Required work: Please output all the entries word for word, without the pictures.
——
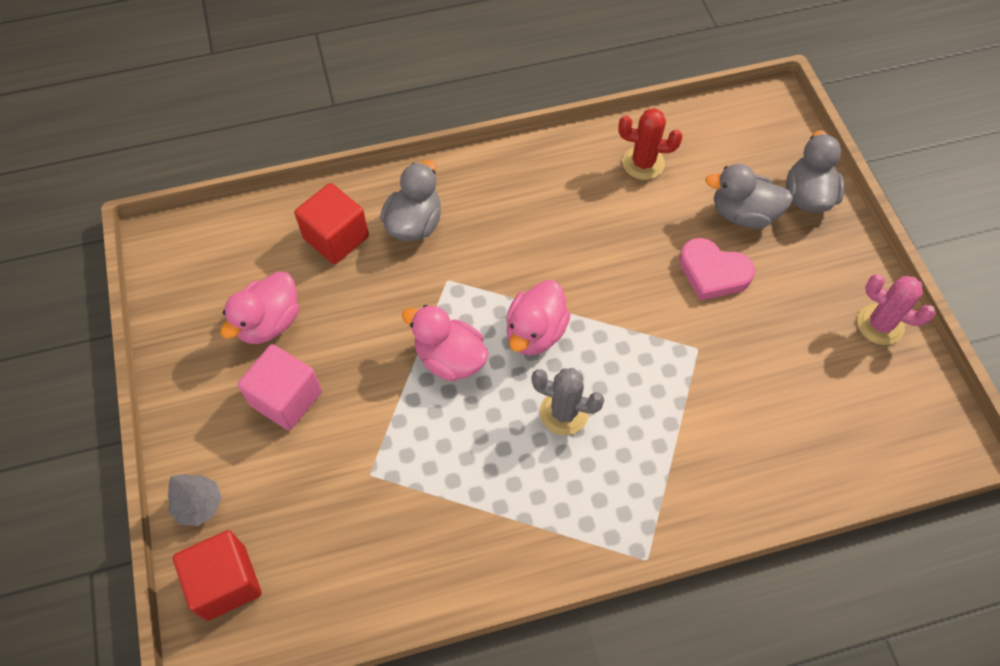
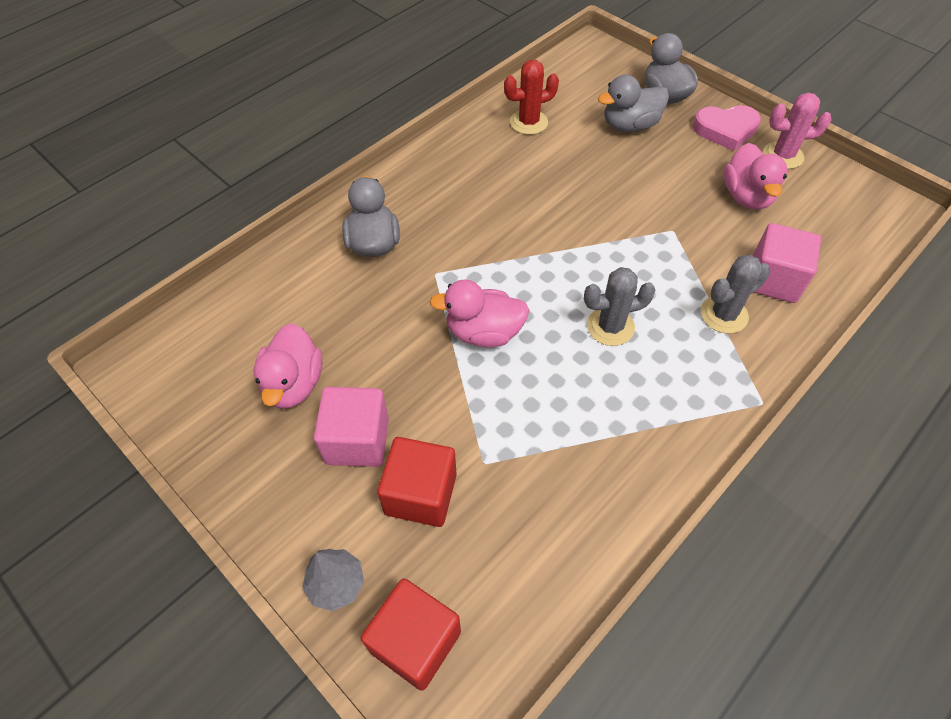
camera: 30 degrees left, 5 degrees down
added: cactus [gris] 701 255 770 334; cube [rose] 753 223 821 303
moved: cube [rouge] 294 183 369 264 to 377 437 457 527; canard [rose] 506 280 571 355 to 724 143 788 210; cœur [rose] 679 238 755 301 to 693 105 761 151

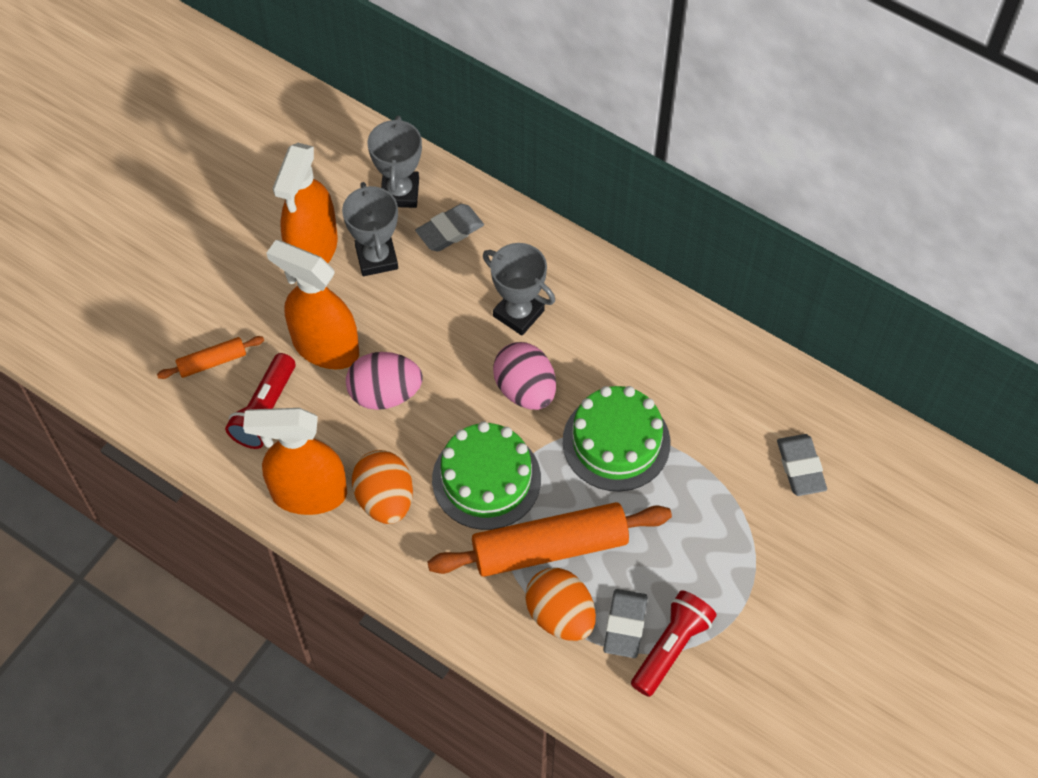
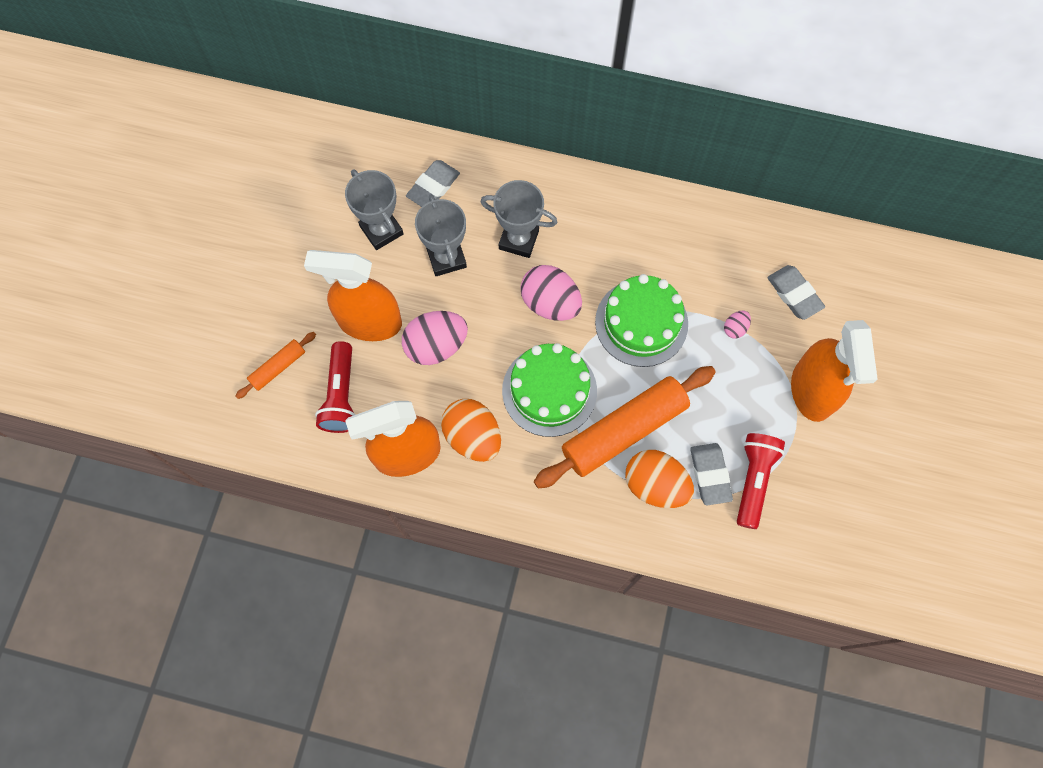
camera: 20 degrees left, 10 degrees up
added: œuf [rose] 724 311 751 339
moved: vaporisateur [orange] 273 143 338 263 to 791 320 878 422; trophée [gris] 368 116 422 208 to 415 194 467 276

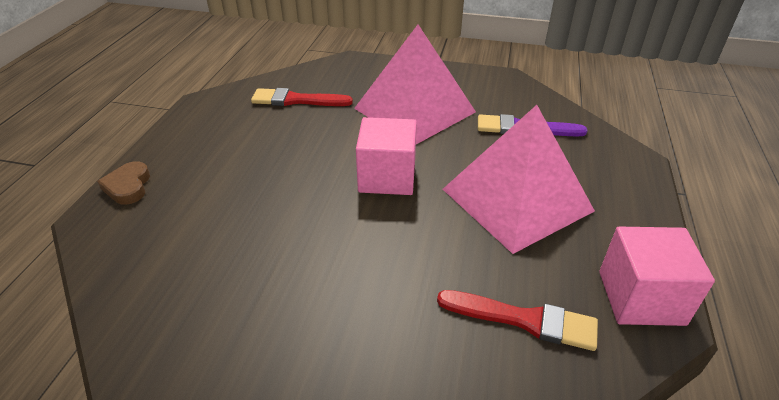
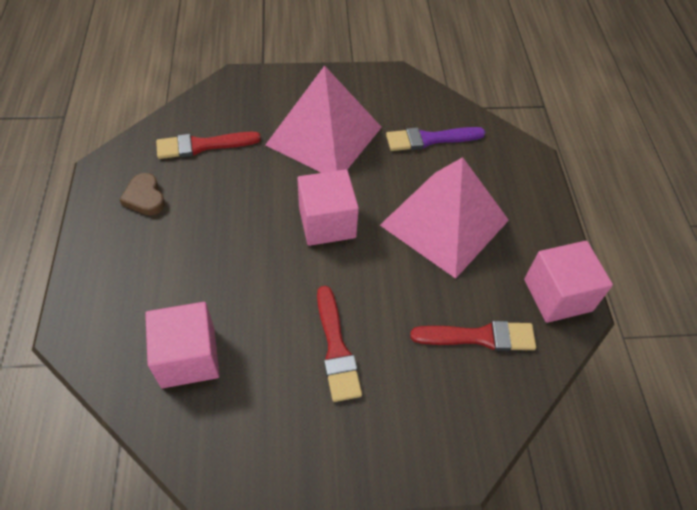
camera: 20 degrees left, 15 degrees up
added: cube [rose] 145 302 220 388; pinceau [rouge] 317 286 362 402
moved: cœur [marron] 97 161 150 205 to 119 173 165 215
——
Response below:
camera: 30 degrees left, 5 degrees down
added: cactus [gris] 701 255 770 334; cube [rose] 753 223 821 303
moved: cube [rouge] 294 183 369 264 to 377 437 457 527; canard [rose] 506 280 571 355 to 724 143 788 210; cœur [rose] 679 238 755 301 to 693 105 761 151

camera: 20 degrees left, 10 degrees up
added: œuf [rose] 724 311 751 339
moved: vaporisateur [orange] 273 143 338 263 to 791 320 878 422; trophée [gris] 368 116 422 208 to 415 194 467 276

camera: 20 degrees left, 15 degrees up
added: cube [rose] 145 302 220 388; pinceau [rouge] 317 286 362 402
moved: cœur [marron] 97 161 150 205 to 119 173 165 215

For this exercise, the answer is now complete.